[Scene content tallies]
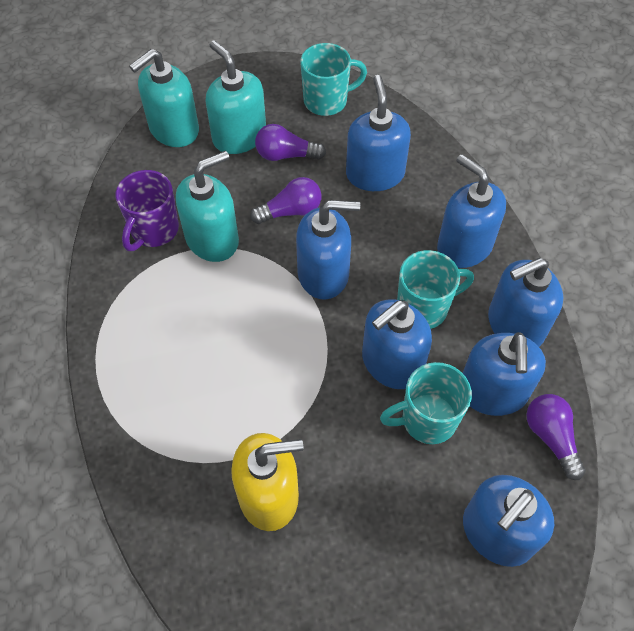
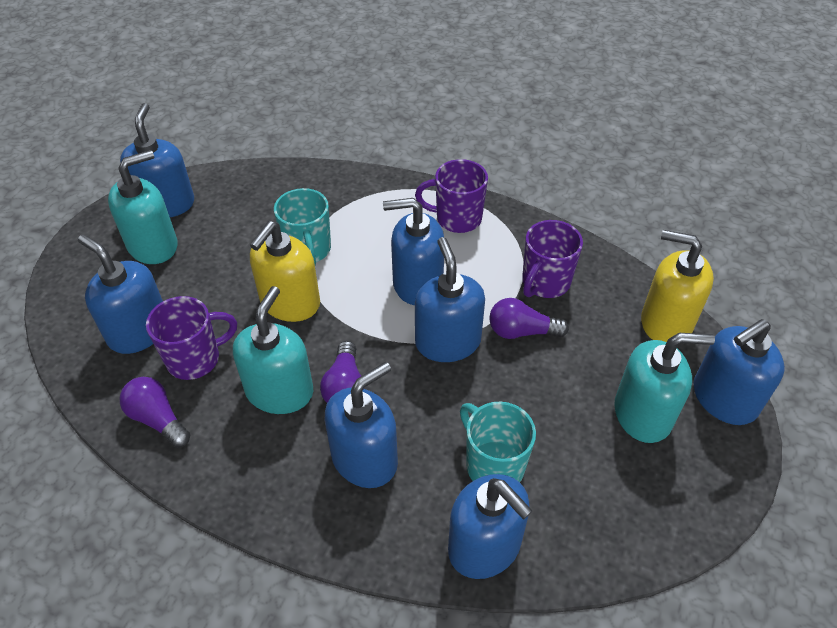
purple mug: 1 -> 3
turquoise mug: 3 -> 2
yellow soap dispenser: 1 -> 2

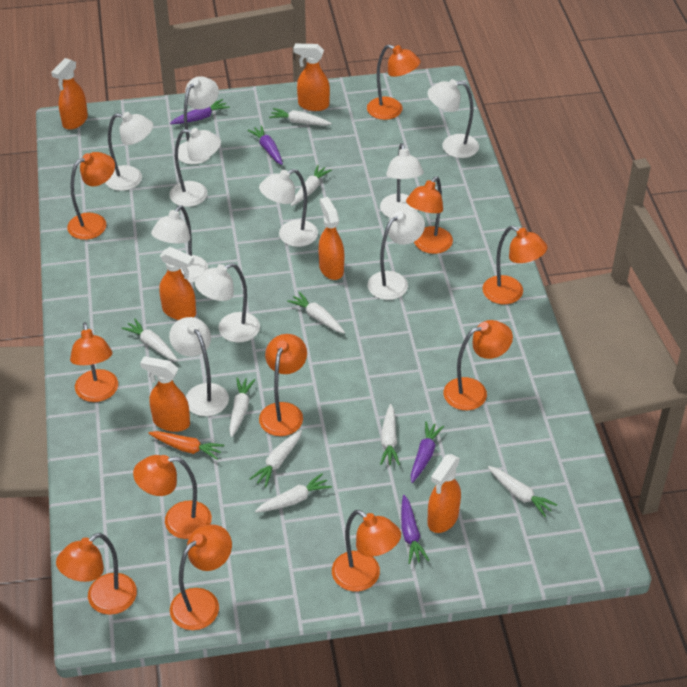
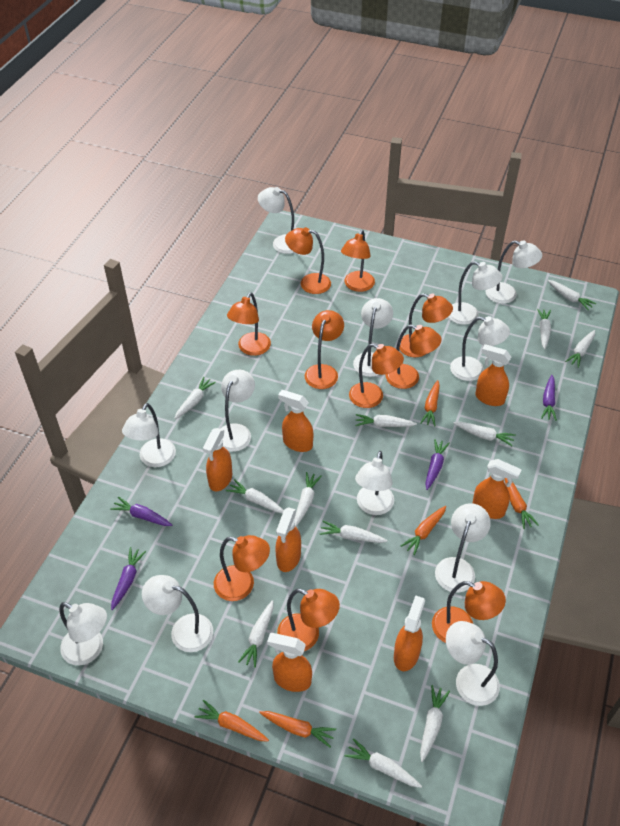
orange carrot: 1 -> 5
orange lamp: 11 -> 10
orange spray bottle: 6 -> 7
white carrot: 9 -> 12
white lamp: 10 -> 12

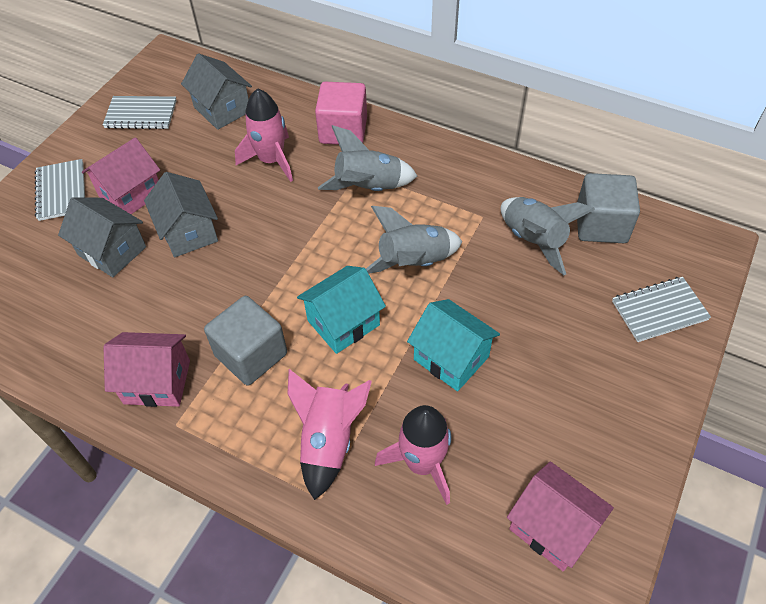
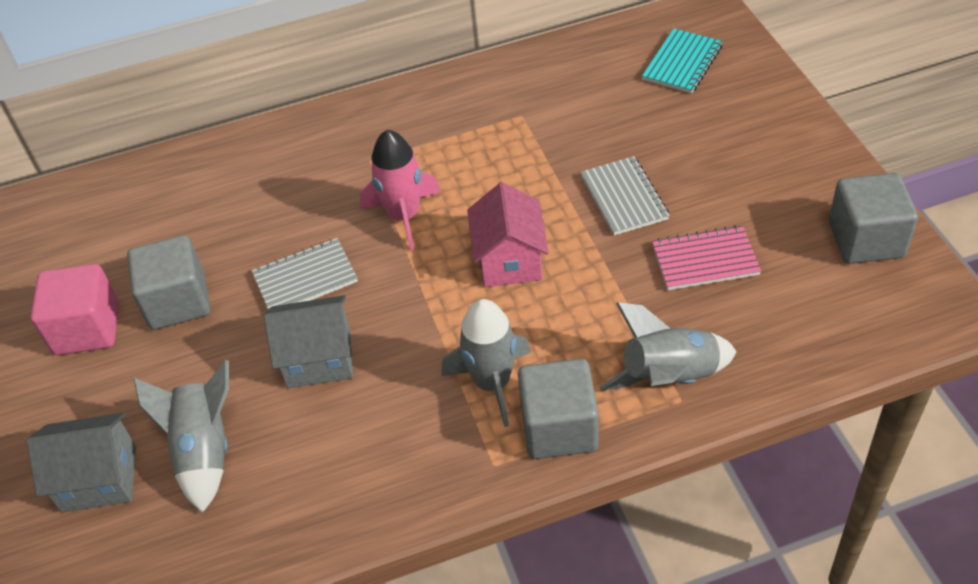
grey cube: 2 -> 3
grey house: 3 -> 2
grey notebook: 3 -> 2
pink house: 3 -> 1
pink notebook: 0 -> 1
pink rocket: 3 -> 1
turquoise house: 2 -> 0
turquoise notebook: 0 -> 1

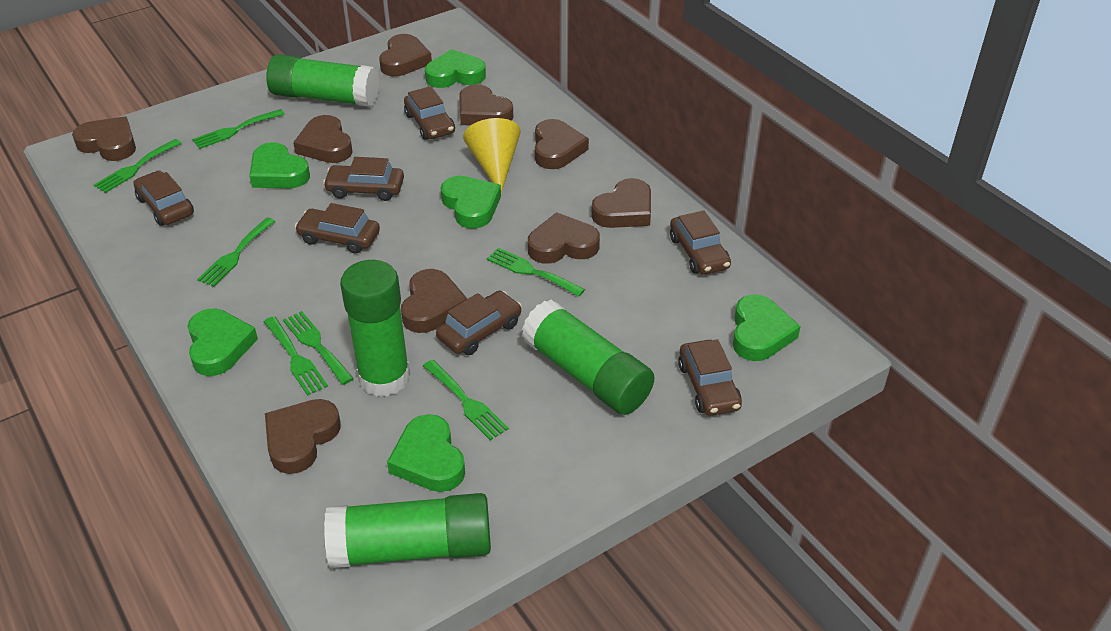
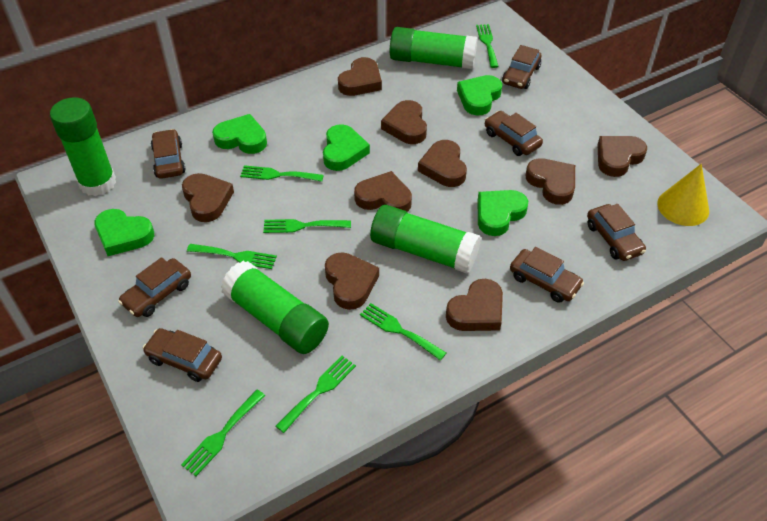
green heart: 6 -> 5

Task requirements »
Return only the lines of the records in which the string "house" appears.

Your solution »
grey house: 3 -> 2
pink house: 3 -> 1
turquoise house: 2 -> 0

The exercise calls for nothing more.